Start of Material provided

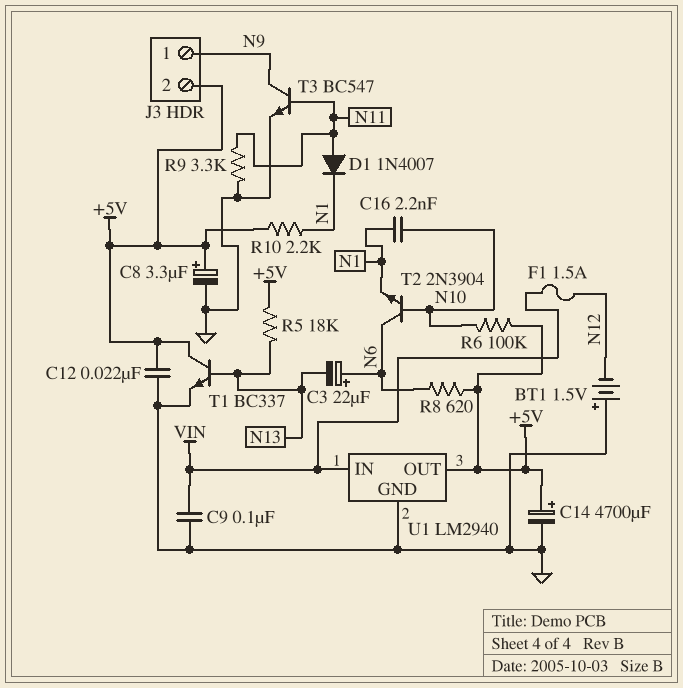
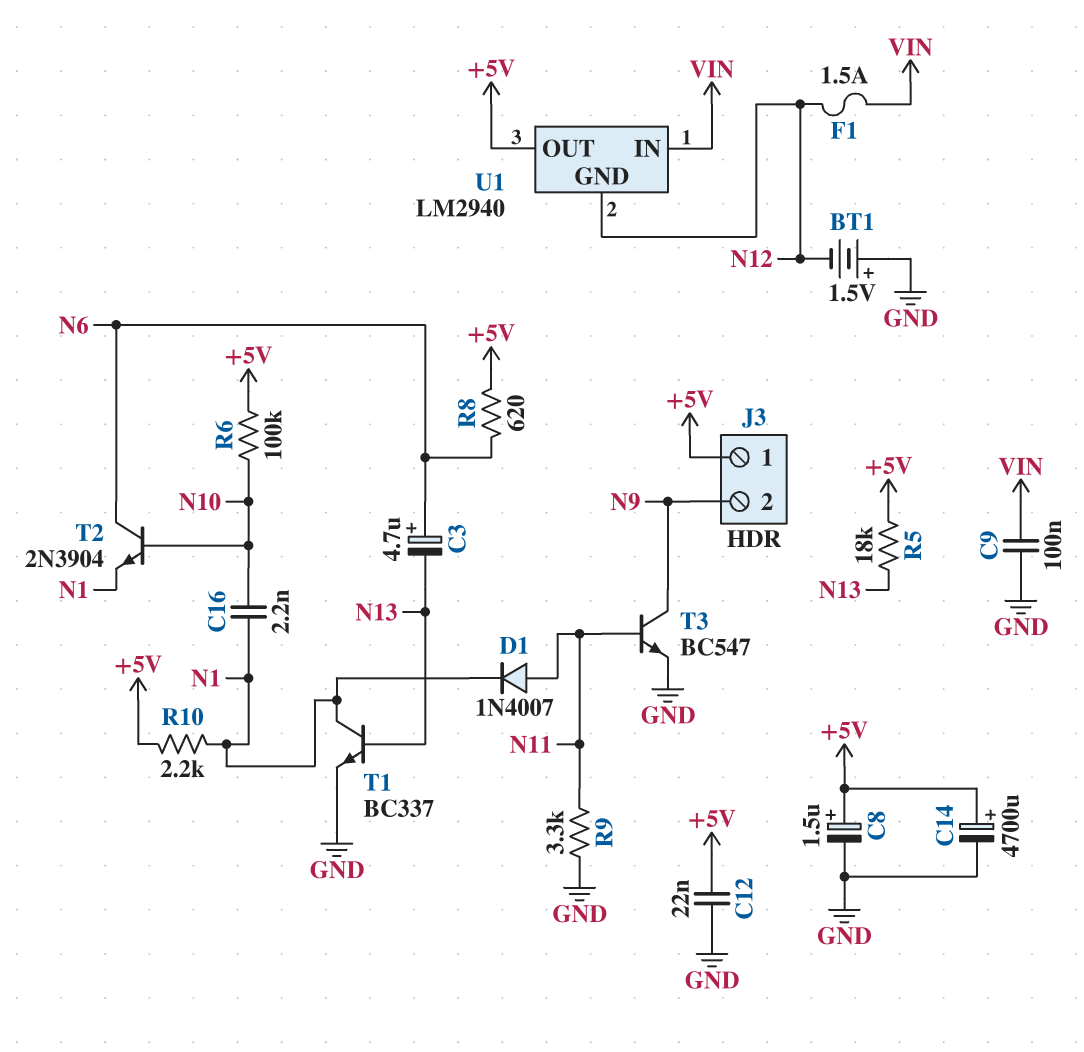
C3: 22uF (plus N6, minus N13) -> 4.7uF (plus N6, minus N13)
C8: 3.3uF (plus +5V, minus GND) -> 1.5uF (plus +5V, minus GND)
J3 pin 1: N9 -> +5V
J3 pin 2: +5V -> N9
T1: NPN BC337 (B N13, C +5V, E GND) -> NPN BC337 (B N13, C N1, E GND)
U1 pin GND: GND -> N12

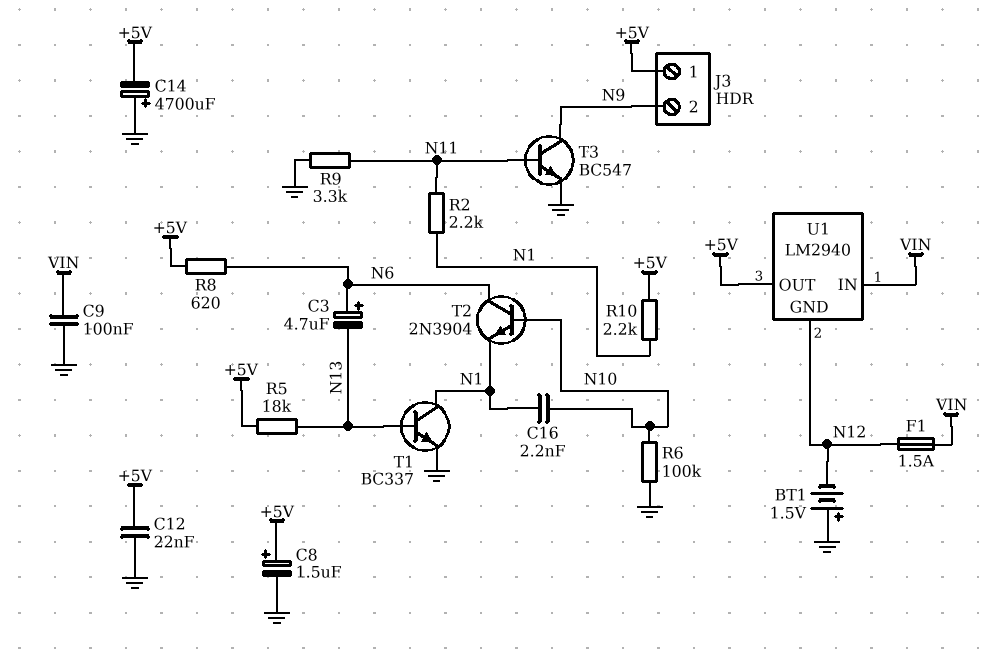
C14: 4700uF (plus +5V, minus GND) -> 4700uF (plus GND, minus +5V)
D1: diode 1N4007 (A N11, K N1) -> none
R2: none -> 2.2k (N1, N11)
R6: 100k (+5V, N10) -> 100k (GND, N10)

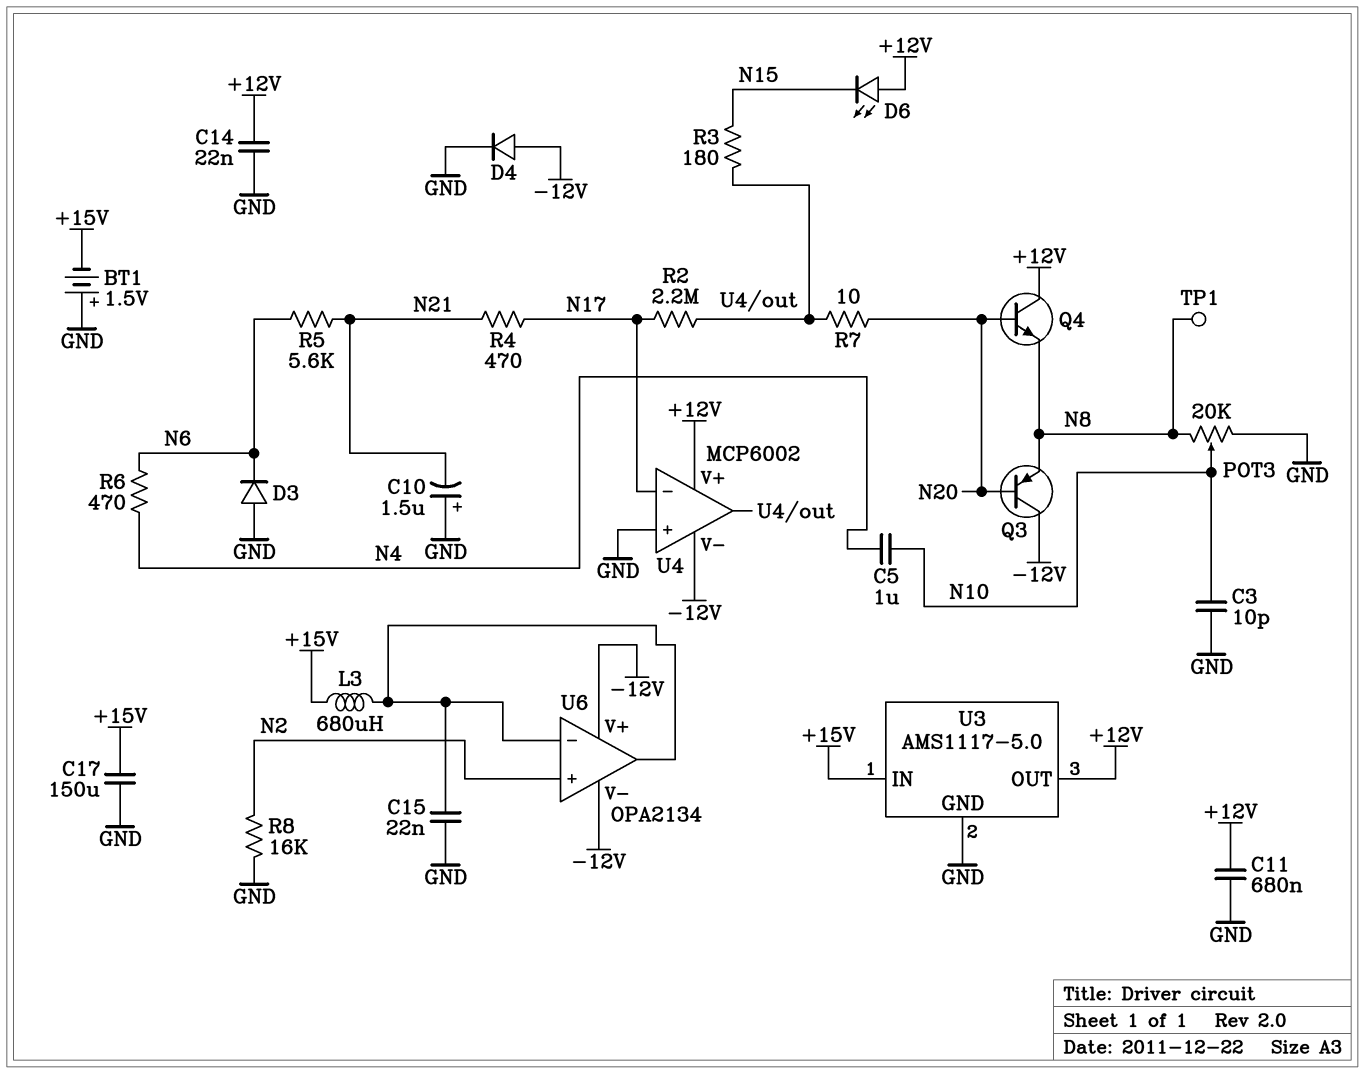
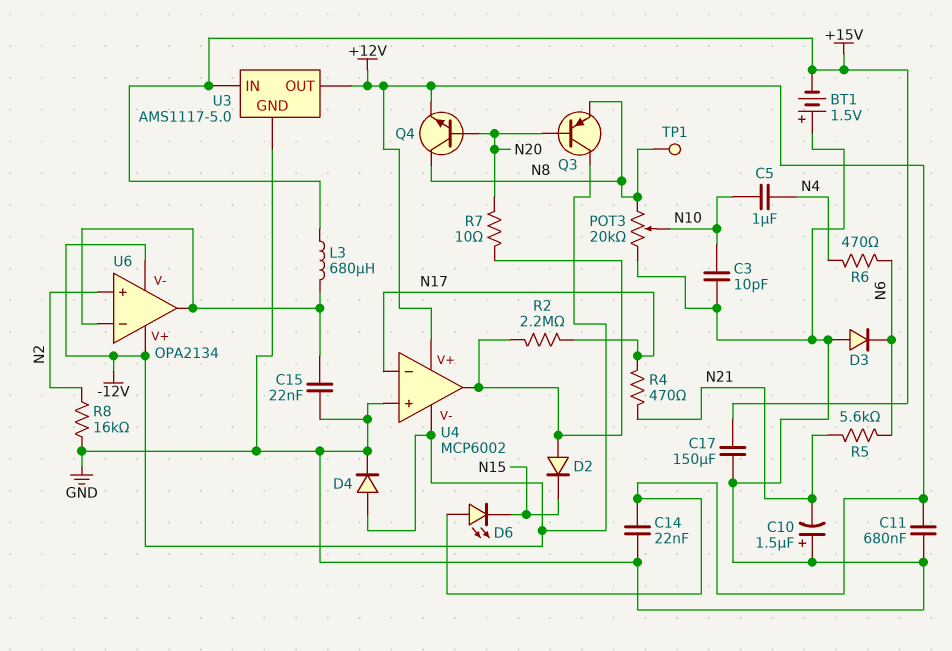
D2: none -> diode (A U4/out, K N15)
Q4: NPN (B N20, C +12V, E N8) -> NPN (B N20, C N8, E +12V)
R3: 180 (N15, U4/out) -> none

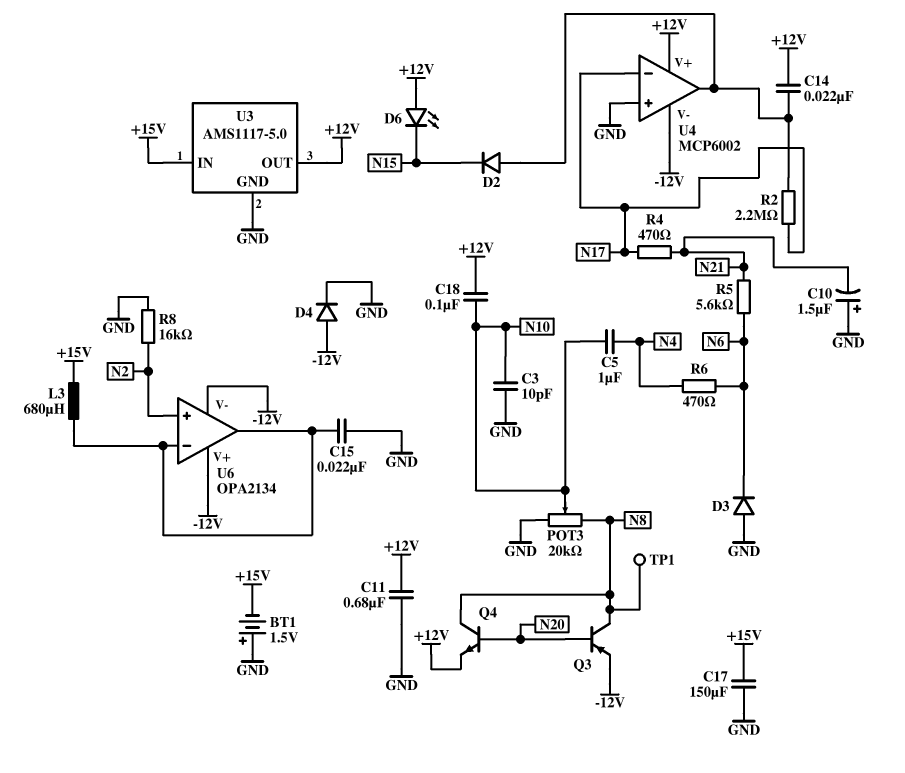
C14: 22nF (+12V, GND) -> 22nF (+12V, U4/out)
C18: none -> 100nF (+12V, N10)
Q3: PNP (B N20, C -12V, E N8) -> PNP (B N20, C N8, E -12V)
R7: 10 (N20, U4/out) -> none

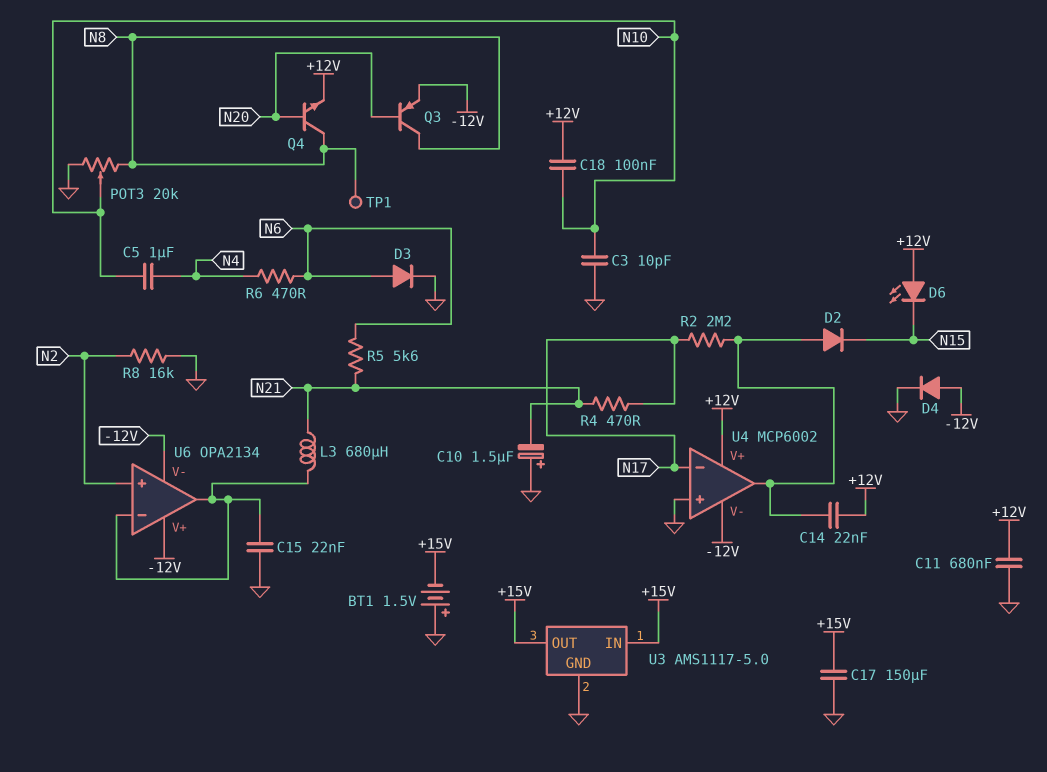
D3: diode (A GND, K N6) -> diode (A N6, K GND)
L3: 680uH (+15V, U6/in-) -> 680uH (N21, U6/in-)
U3 pin OUT: +12V -> +15V

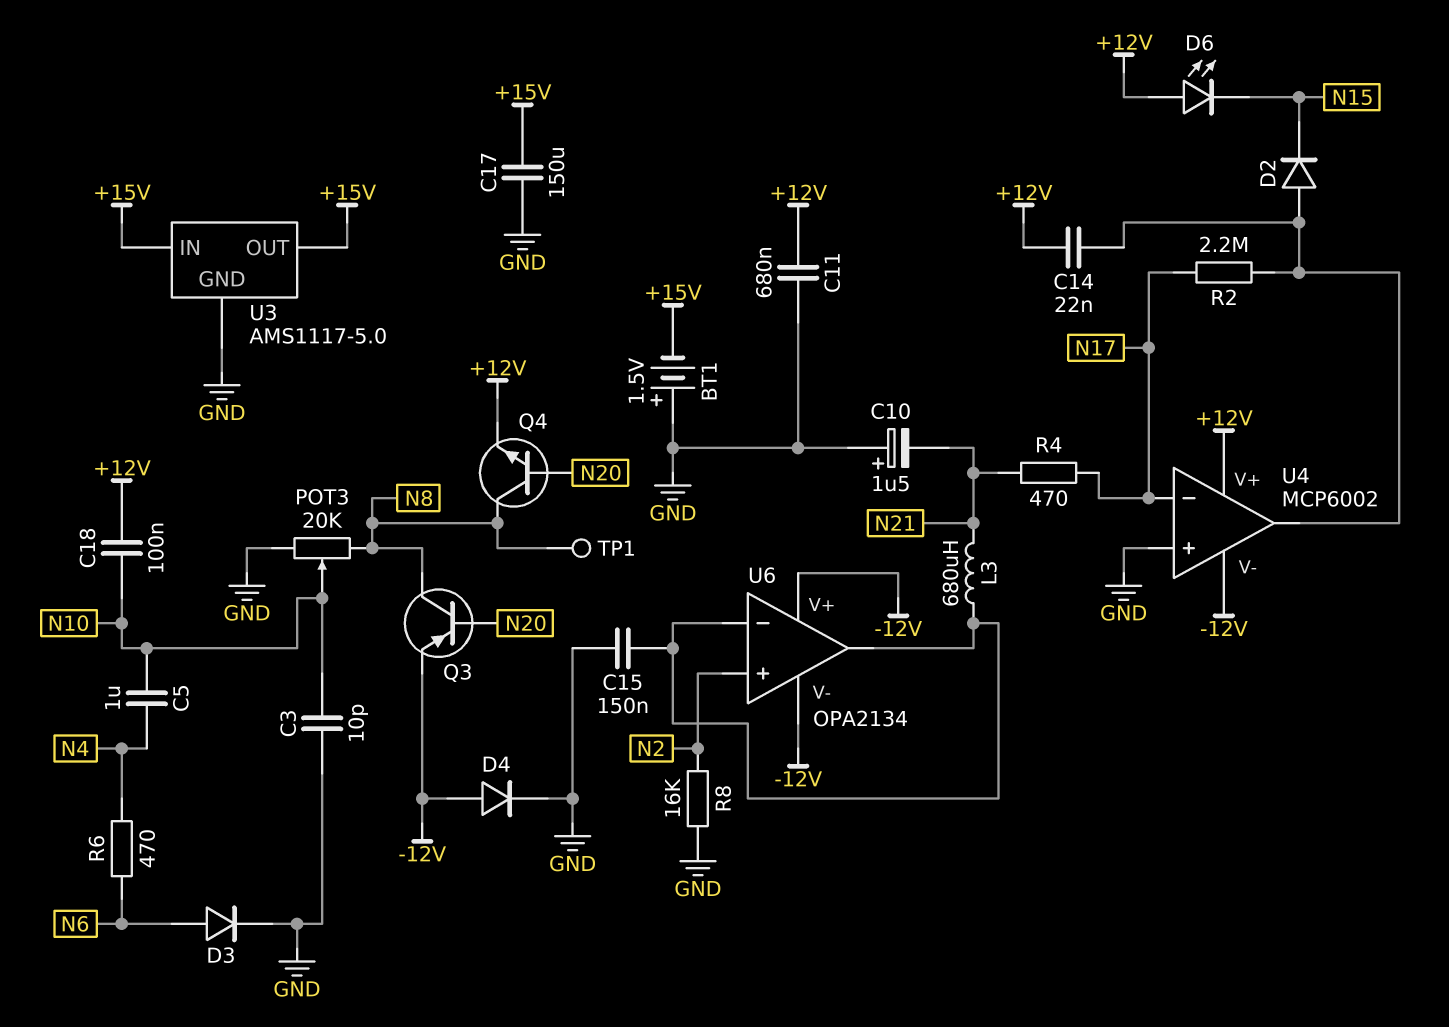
C15: 22nF (GND, U6/in-) -> 150nF (GND, U6/in-)
R5: 5.6k (N6, N21) -> none

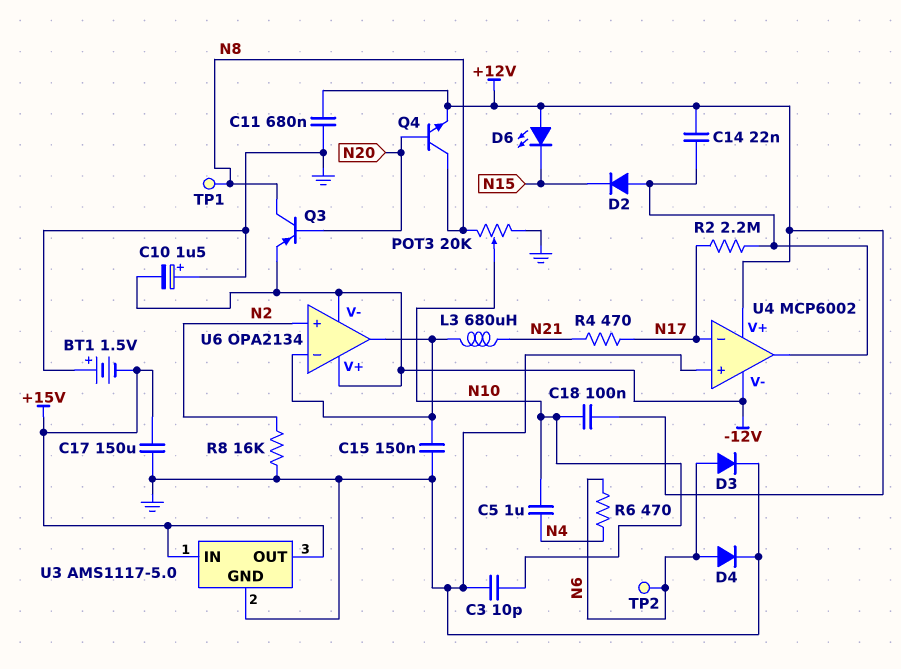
C10: 1.5uF (plus GND, minus N21) -> 1.5uF (plus GND, minus -12V)
D4: diode (A -12V, K GND) -> diode (A N6, K GND)
TP2: none -> test point (N6)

End of Material provided

**What to do:**
A faithful, word-for-word copy of the records above, pictures left out, is the answer.

**Your solution:**
C3: 22uF (plus N6, minus N13) -> 4.7uF (plus N6, minus N13)
C8: 3.3uF (plus +5V, minus GND) -> 1.5uF (plus +5V, minus GND)
J3 pin 1: N9 -> +5V
J3 pin 2: +5V -> N9
T1: NPN BC337 (B N13, C +5V, E GND) -> NPN BC337 (B N13, C N1, E GND)
U1 pin GND: GND -> N12

C14: 4700uF (plus +5V, minus GND) -> 4700uF (plus GND, minus +5V)
D1: diode 1N4007 (A N11, K N1) -> none
R2: none -> 2.2k (N1, N11)
R6: 100k (+5V, N10) -> 100k (GND, N10)

D2: none -> diode (A U4/out, K N15)
Q4: NPN (B N20, C +12V, E N8) -> NPN (B N20, C N8, E +12V)
R3: 180 (N15, U4/out) -> none

C14: 22nF (+12V, GND) -> 22nF (+12V, U4/out)
C18: none -> 100nF (+12V, N10)
Q3: PNP (B N20, C -12V, E N8) -> PNP (B N20, C N8, E -12V)
R7: 10 (N20, U4/out) -> none

D3: diode (A GND, K N6) -> diode (A N6, K GND)
L3: 680uH (+15V, U6/in-) -> 680uH (N21, U6/in-)
U3 pin OUT: +12V -> +15V

C15: 22nF (GND, U6/in-) -> 150nF (GND, U6/in-)
R5: 5.6k (N6, N21) -> none

C10: 1.5uF (plus GND, minus N21) -> 1.5uF (plus GND, minus -12V)
D4: diode (A -12V, K GND) -> diode (A N6, K GND)
TP2: none -> test point (N6)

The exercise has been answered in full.